## RECORDS FOR THIS TASK:
"""

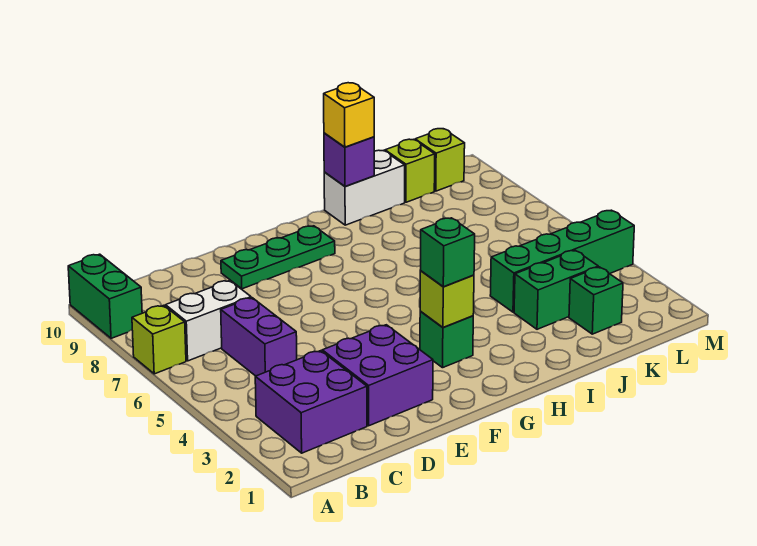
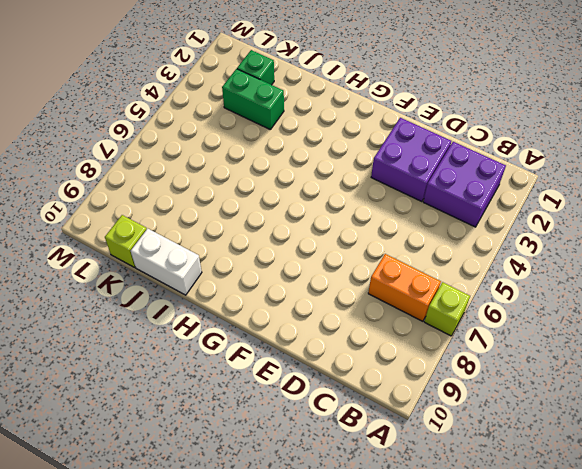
orange brick B7:C7 level 1 -> white brick B7:C7 level 1
none -> green brick A9:A10 level 1
none -> purple brick C5:C6 level 1
none -> green plate E9:G9 level 1

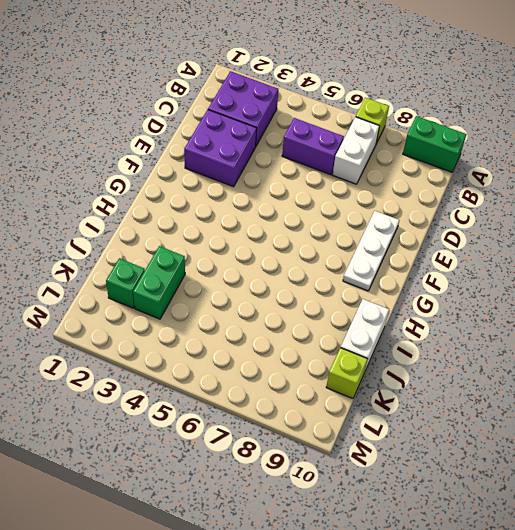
white plate E9:G9 level 1 -> green plate E9:G9 level 1
none -> green brick G3 level 1
none -> green brick J4:M4 level 1
none -> lime brick L10 level 1

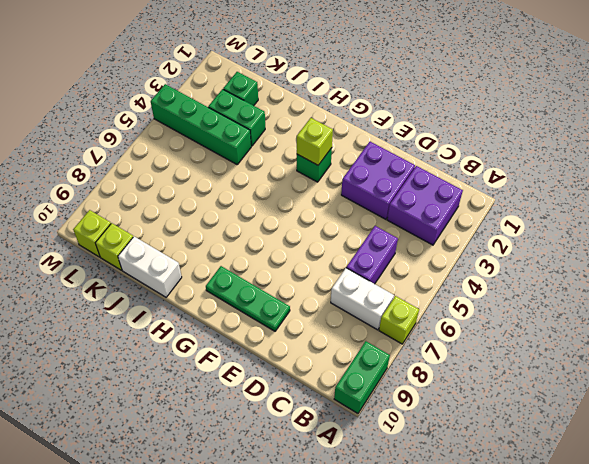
none -> purple brick I10 level 2
none -> green brick G3 level 3
none -> yellow brick I10 level 3

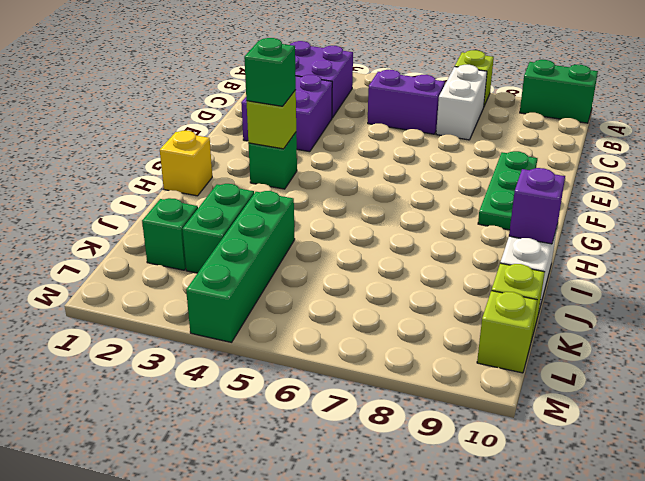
yellow brick H1 level 1 -> yellow brick I10 level 3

"""

Please retype, exactly and only, the lines from the one holding "white plate E9:G9" to the end of the entries, both ends included, without any pictures.

## COMPLETED TASK:
white plate E9:G9 level 1 -> green plate E9:G9 level 1
none -> green brick G3 level 1
none -> green brick J4:M4 level 1
none -> lime brick L10 level 1

none -> purple brick I10 level 2
none -> green brick G3 level 3
none -> yellow brick I10 level 3

yellow brick H1 level 1 -> yellow brick I10 level 3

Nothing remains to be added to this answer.